WHAT THE EXERCISE ASKS: The records are to be copied from the line that contains "D7: schottky MBR340" through their last line, word for word, with every picture left out.

EXTRACTED MATERIAL:
-- Opening Marker --

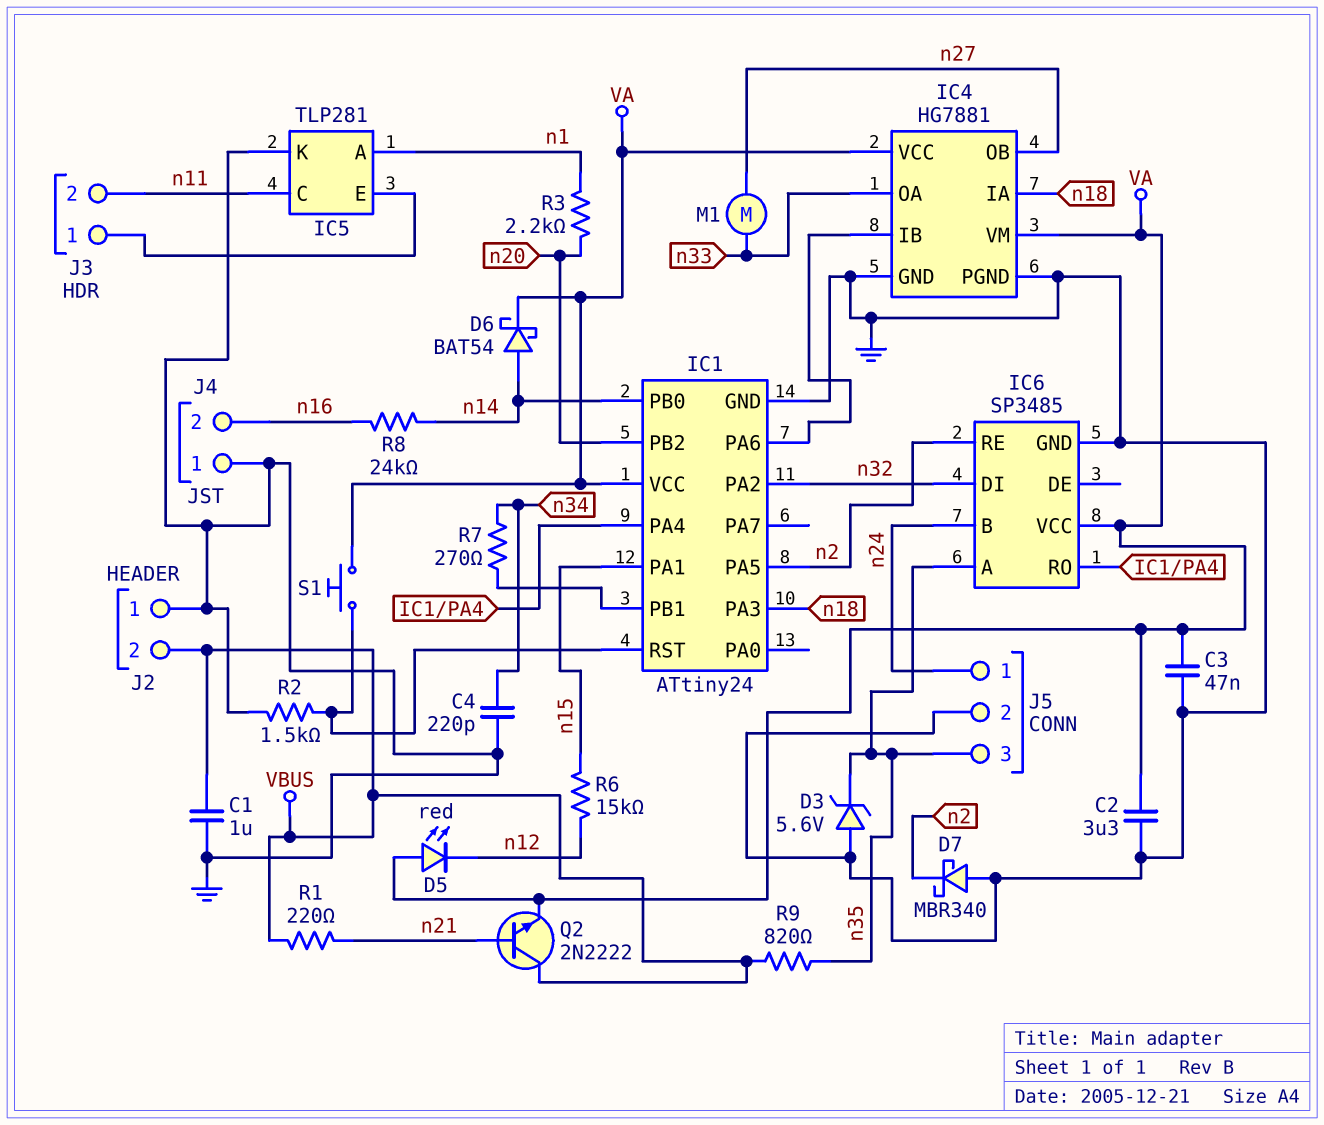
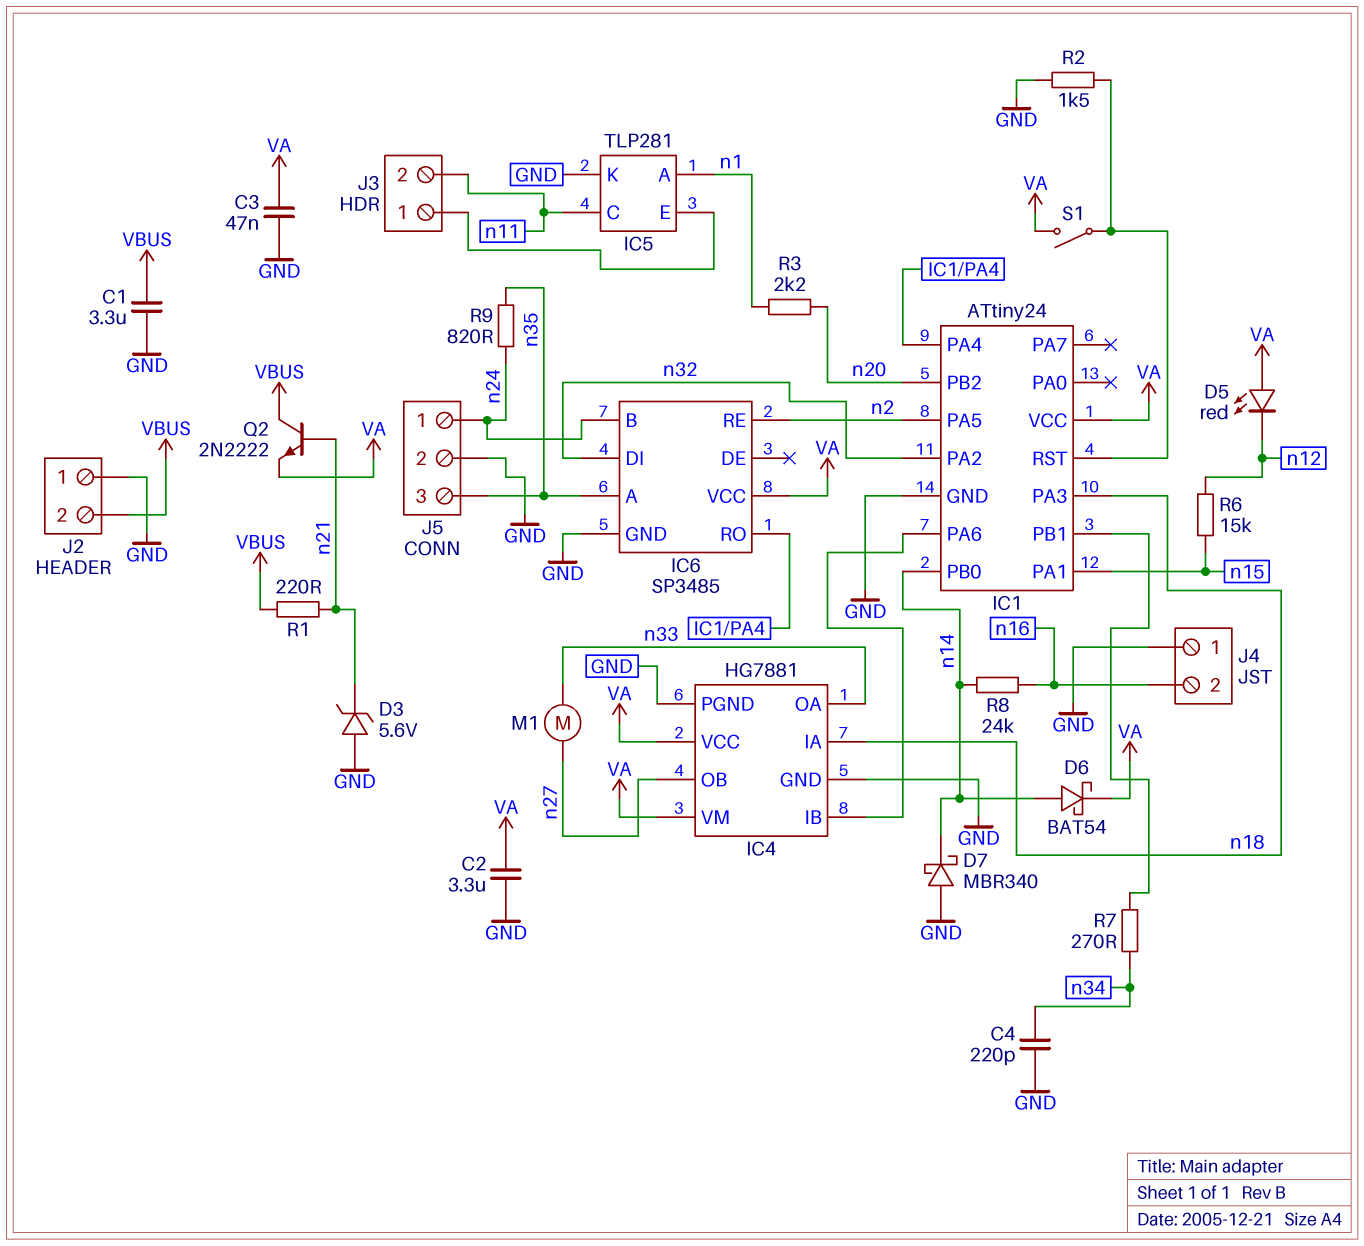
C1: 1uF (GND, VBUS) -> 3.3uF (GND, VBUS)
D3: zener 5.6V (A GND, K n35) -> zener 5.6V (A GND, K n21)
D7: schottky MBR340 (A GND, K n2) -> schottky MBR340 (A GND, K n14)
R9: 820 (VBUS, n35) -> 820 (n24, n35)
S1: button (IC1/RST, VA) -> switch (IC1/RST, VA)

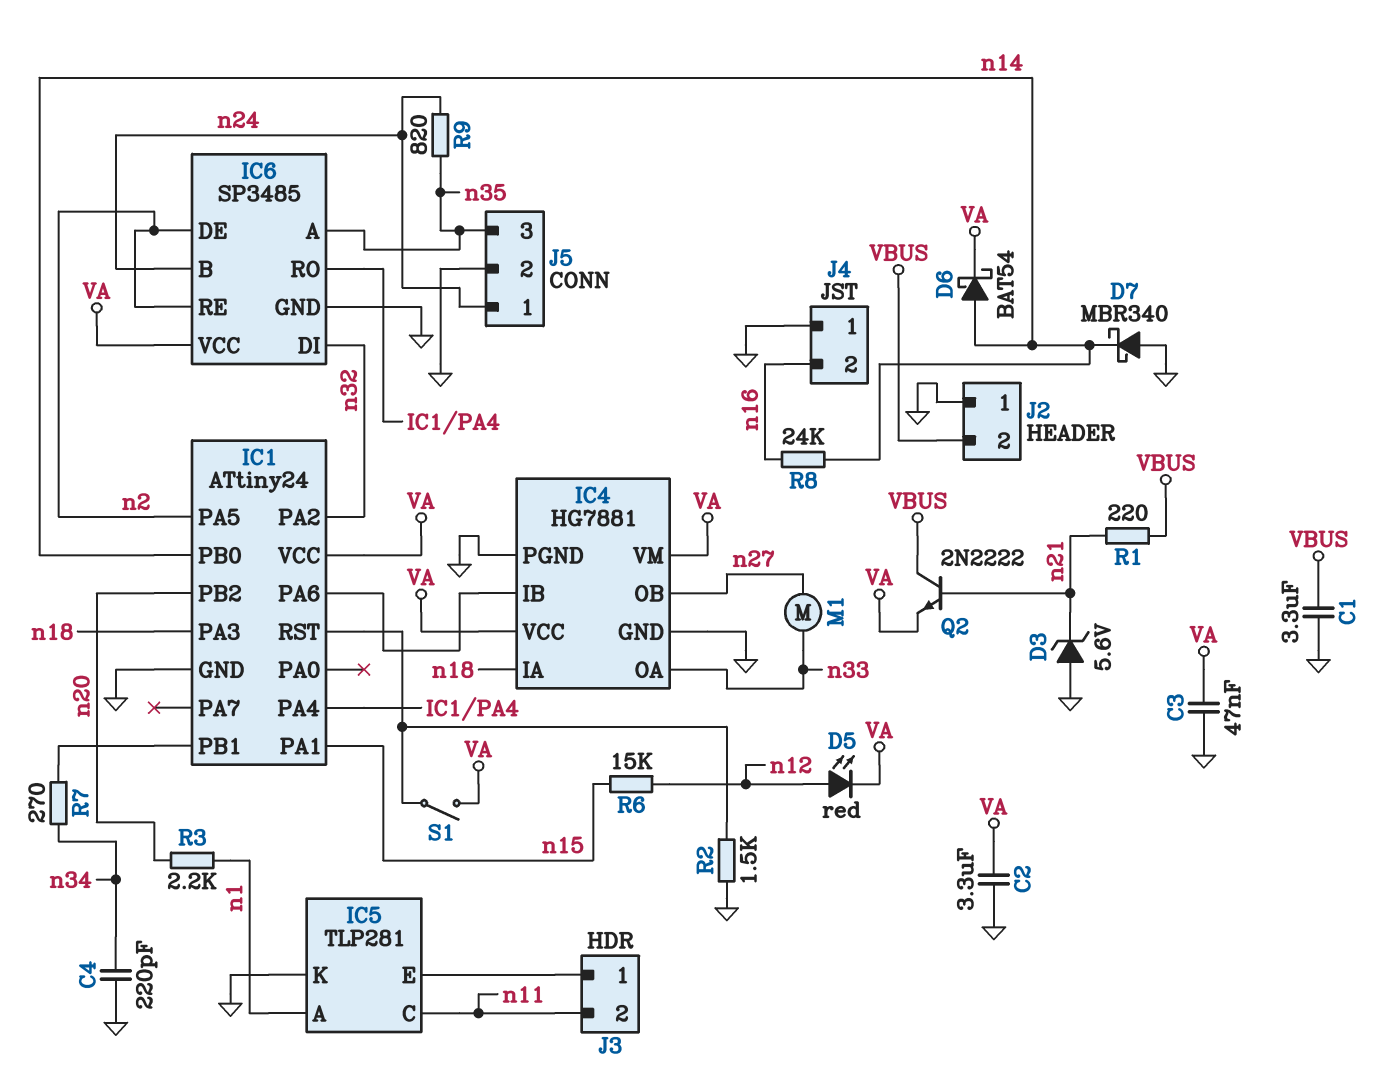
D5: LED red (A VA, K n12) -> LED red (A n12, K VA)
IC6 pin DE: none -> n2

-- Closing Marker --

ANSWER TO THIS EXERCISE:
D7: schottky MBR340 (A GND, K n2) -> schottky MBR340 (A GND, K n14)
R9: 820 (VBUS, n35) -> 820 (n24, n35)
S1: button (IC1/RST, VA) -> switch (IC1/RST, VA)

D5: LED red (A VA, K n12) -> LED red (A n12, K VA)
IC6 pin DE: none -> n2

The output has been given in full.